Scan the entries that follow for the word "none", then report every line in which it appears.

Source records
"""
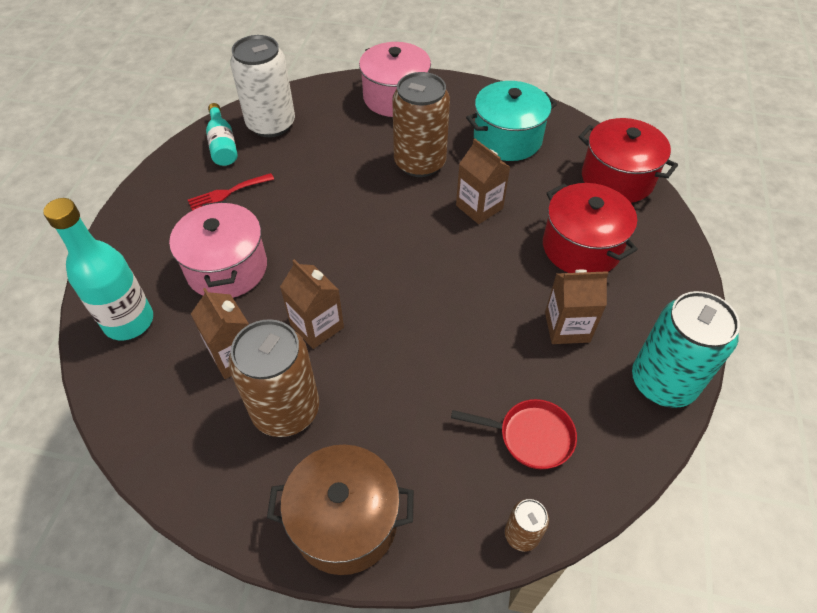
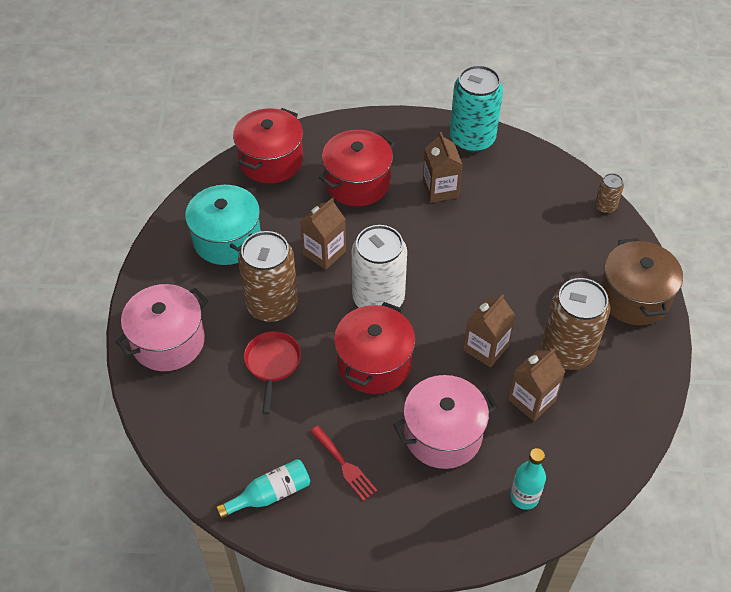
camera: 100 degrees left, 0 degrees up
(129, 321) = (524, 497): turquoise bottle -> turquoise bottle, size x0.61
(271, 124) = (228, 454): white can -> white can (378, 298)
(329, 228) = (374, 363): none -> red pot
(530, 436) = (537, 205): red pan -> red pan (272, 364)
"""
"""
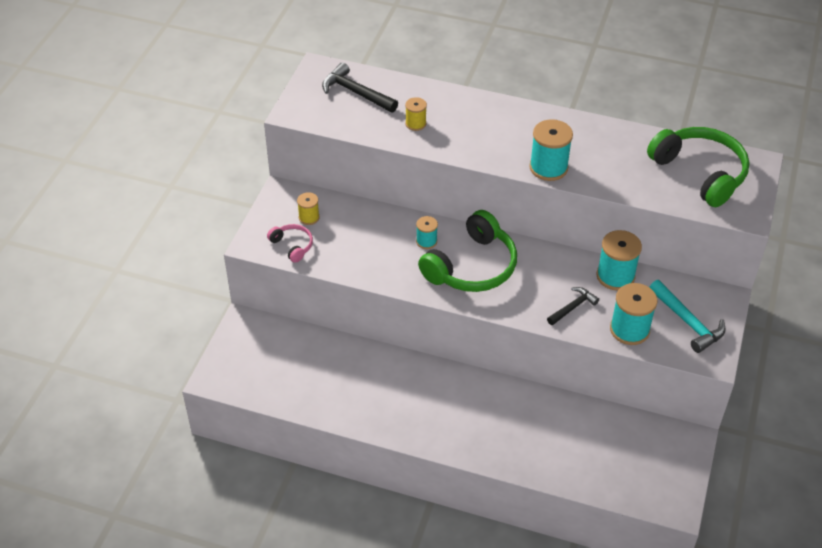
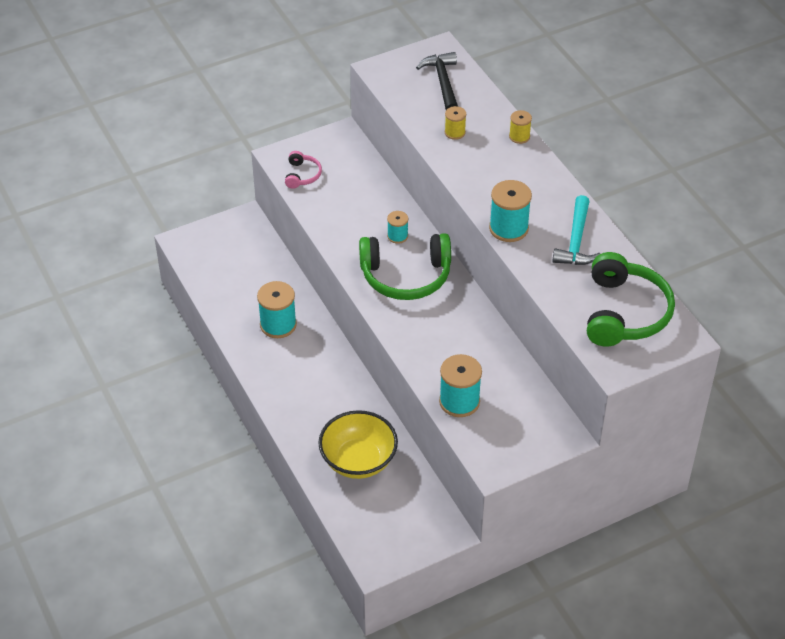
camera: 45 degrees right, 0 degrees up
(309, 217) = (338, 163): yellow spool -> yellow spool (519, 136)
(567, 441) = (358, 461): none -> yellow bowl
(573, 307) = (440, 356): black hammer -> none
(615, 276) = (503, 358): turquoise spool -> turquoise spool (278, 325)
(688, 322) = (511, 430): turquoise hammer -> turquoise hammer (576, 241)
"""
"""
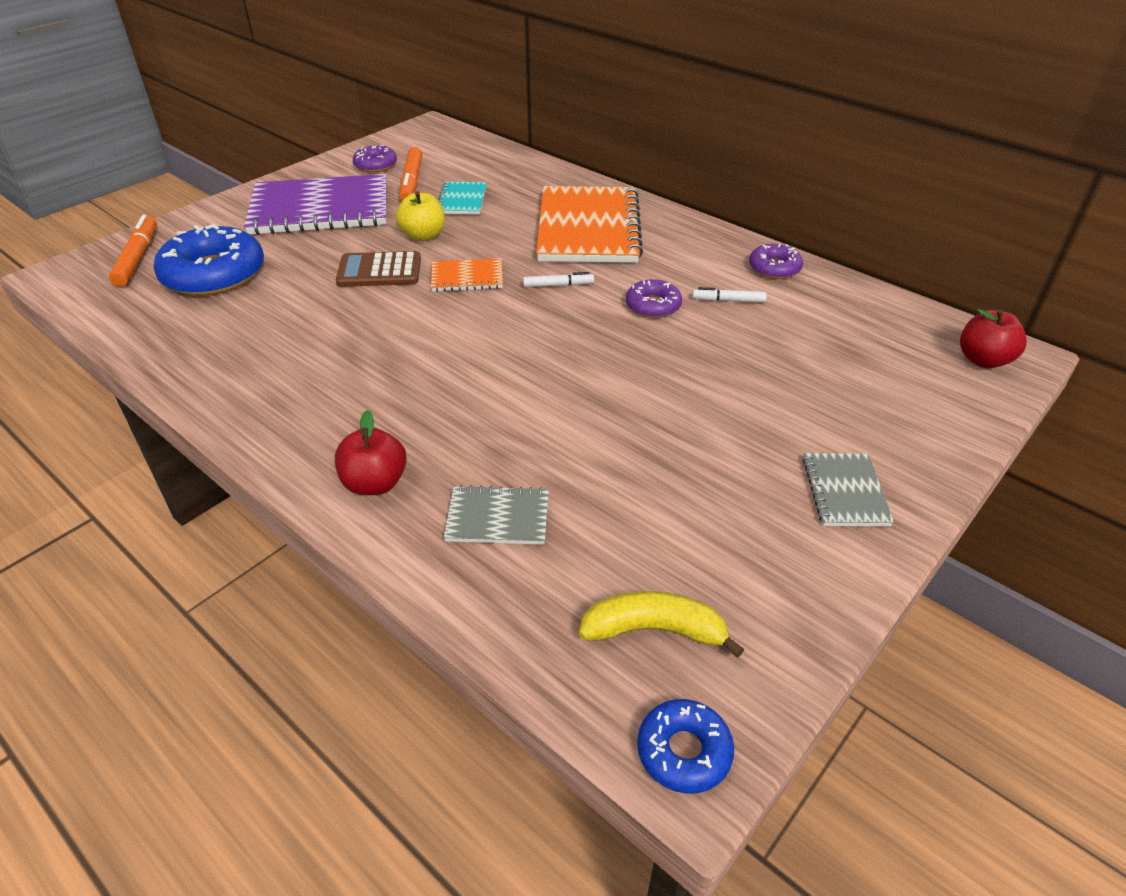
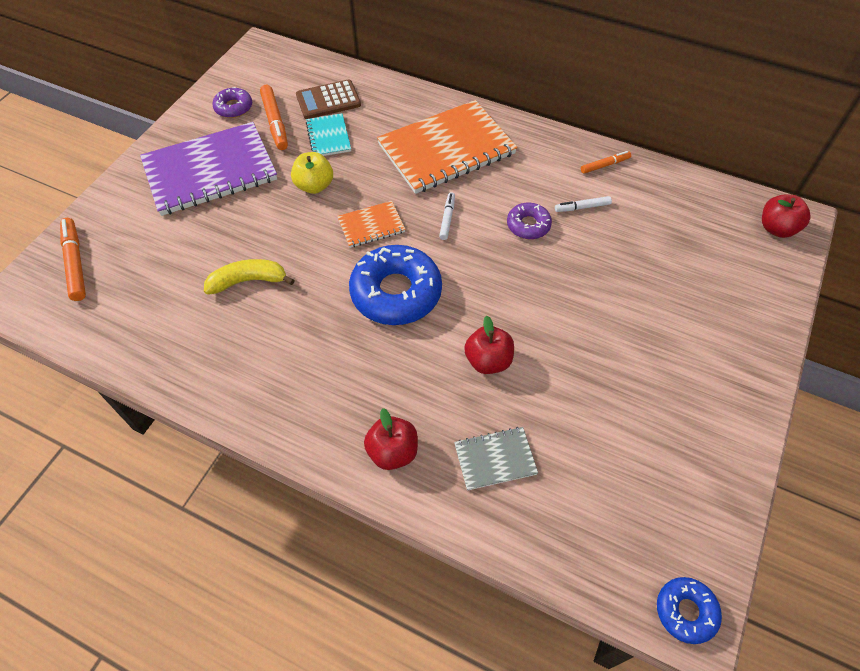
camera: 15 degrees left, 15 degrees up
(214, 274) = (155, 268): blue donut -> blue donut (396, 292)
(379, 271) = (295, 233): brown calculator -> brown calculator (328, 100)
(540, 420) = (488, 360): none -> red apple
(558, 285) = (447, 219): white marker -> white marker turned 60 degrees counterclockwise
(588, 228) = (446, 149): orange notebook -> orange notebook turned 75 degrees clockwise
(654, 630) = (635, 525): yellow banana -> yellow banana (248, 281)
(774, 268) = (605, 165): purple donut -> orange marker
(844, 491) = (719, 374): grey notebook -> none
"""
#### Response area:
(329, 228) = (374, 363): none -> red pot
(567, 441) = (358, 461): none -> yellow bowl
(573, 307) = (440, 356): black hammer -> none
(540, 420) = (488, 360): none -> red apple
(844, 491) = (719, 374): grey notebook -> none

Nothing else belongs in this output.